Work task
Give the listing again, word for word, and let no picture into it.
(Beginning of Entries shown)
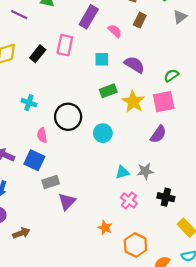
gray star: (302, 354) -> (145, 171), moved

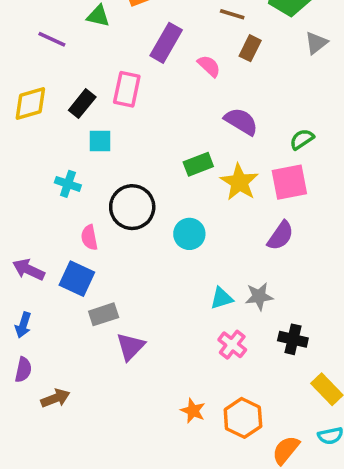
cyan square: (102, 59) -> (100, 141), moved
orange star: (105, 228) -> (193, 411), moved

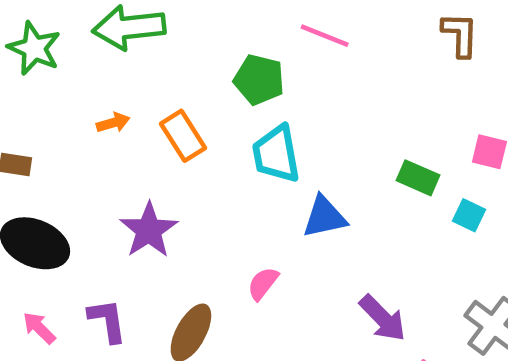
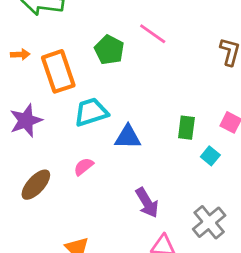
orange rectangle: (183, 136) -> (58, 71), size x1.4
cyan trapezoid: (276, 154) -> (91, 112), moved, turned 69
green rectangle: (418, 178) -> (186, 128), turned 60

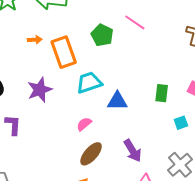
cyan square: (210, 156) -> (181, 123), moved, turned 32
brown ellipse: (36, 185) -> (91, 154), moved

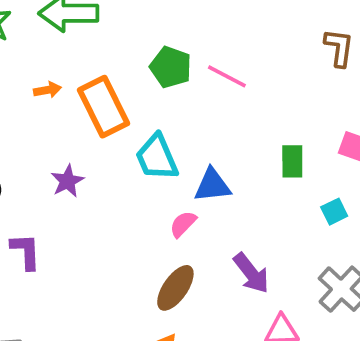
pink line: (135, 22) -> (227, 76), moved
cyan trapezoid: (89, 83) -> (157, 157), turned -88
purple star: (40, 90) -> (67, 181), size x0.7
pink semicircle: (84, 124) -> (183, 224), moved

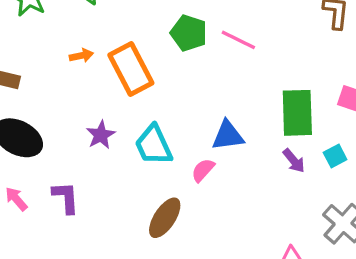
cyan trapezoid: (157, 157) -> (154, 145), moved
green rectangle: (292, 161) -> (297, 113), size x1.6
purple arrow: (251, 273) -> (294, 161), moved, size x0.7
brown ellipse: (175, 288) -> (165, 218), moved

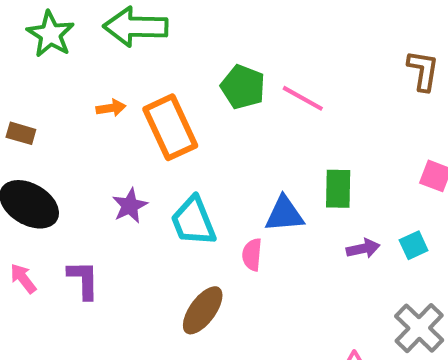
green rectangle: (297, 113) -> (338, 189), moved, size x0.7
purple arrow: (294, 161) -> (363, 249), turned -65
pink semicircle: (203, 170) -> (252, 255), turned -40

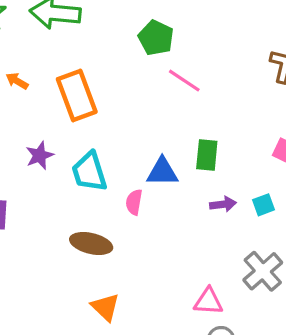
green pentagon: (243, 87) -> (156, 38), moved
orange arrow: (111, 108) -> (17, 81), moved, turned -145
brown ellipse: (203, 310) -> (91, 243), turned 63

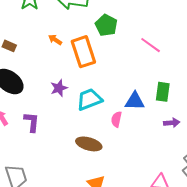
green pentagon: (156, 38) -> (106, 25), moved
orange arrow: (17, 81) -> (55, 40), moved
cyan trapezoid: (89, 172) -> (89, 99), turned 84

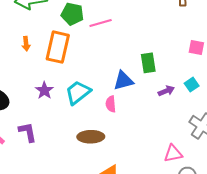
orange arrow: (55, 40) -> (26, 44), turned -112
pink line: (151, 45) -> (101, 23), moved, turned -35
orange rectangle: (83, 52) -> (58, 47), turned 48

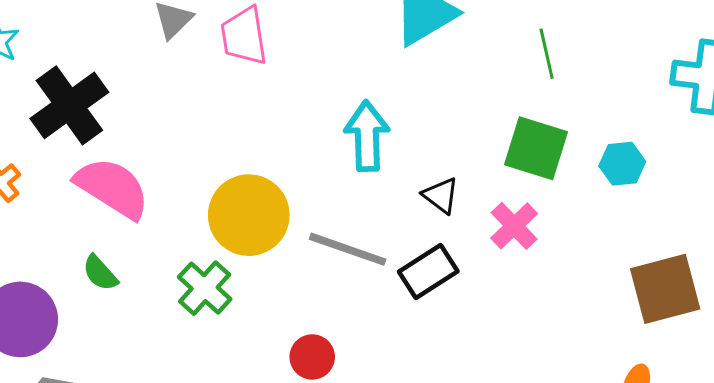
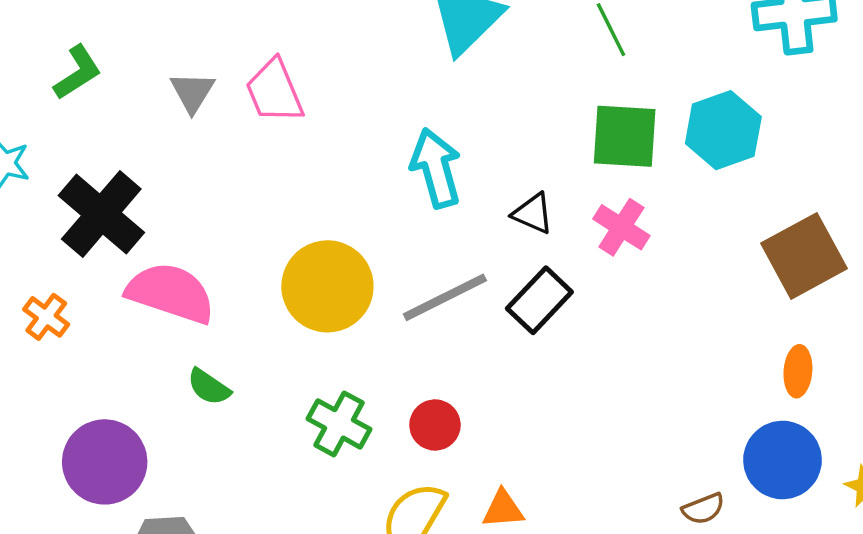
cyan hexagon: (622, 164) -> (723, 130), size x1.5
gray line: (348, 249) -> (445, 297), turned -32
green semicircle: (100, 273) -> (209, 387), moved
green cross: (205, 288) -> (339, 424), moved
(End of Entries shown)
Reply
gray star: (302, 354) -> (145, 171), moved

cyan square: (102, 59) -> (100, 141), moved
orange star: (105, 228) -> (193, 411), moved

orange rectangle: (183, 136) -> (58, 71), size x1.4
cyan trapezoid: (276, 154) -> (91, 112), moved, turned 69
green rectangle: (418, 178) -> (186, 128), turned 60

cyan square: (210, 156) -> (181, 123), moved, turned 32
brown ellipse: (36, 185) -> (91, 154), moved

pink line: (135, 22) -> (227, 76), moved
cyan trapezoid: (89, 83) -> (157, 157), turned -88
purple star: (40, 90) -> (67, 181), size x0.7
pink semicircle: (84, 124) -> (183, 224), moved

cyan trapezoid: (157, 157) -> (154, 145), moved
green rectangle: (292, 161) -> (297, 113), size x1.6
purple arrow: (251, 273) -> (294, 161), moved, size x0.7
brown ellipse: (175, 288) -> (165, 218), moved

green rectangle: (297, 113) -> (338, 189), moved, size x0.7
purple arrow: (294, 161) -> (363, 249), turned -65
pink semicircle: (203, 170) -> (252, 255), turned -40

green pentagon: (243, 87) -> (156, 38), moved
orange arrow: (111, 108) -> (17, 81), moved, turned -145
brown ellipse: (203, 310) -> (91, 243), turned 63

green pentagon: (156, 38) -> (106, 25), moved
orange arrow: (17, 81) -> (55, 40), moved
cyan trapezoid: (89, 172) -> (89, 99), turned 84

orange arrow: (55, 40) -> (26, 44), turned -112
pink line: (151, 45) -> (101, 23), moved, turned -35
orange rectangle: (83, 52) -> (58, 47), turned 48

cyan hexagon: (622, 164) -> (723, 130), size x1.5
gray line: (348, 249) -> (445, 297), turned -32
green semicircle: (100, 273) -> (209, 387), moved
green cross: (205, 288) -> (339, 424), moved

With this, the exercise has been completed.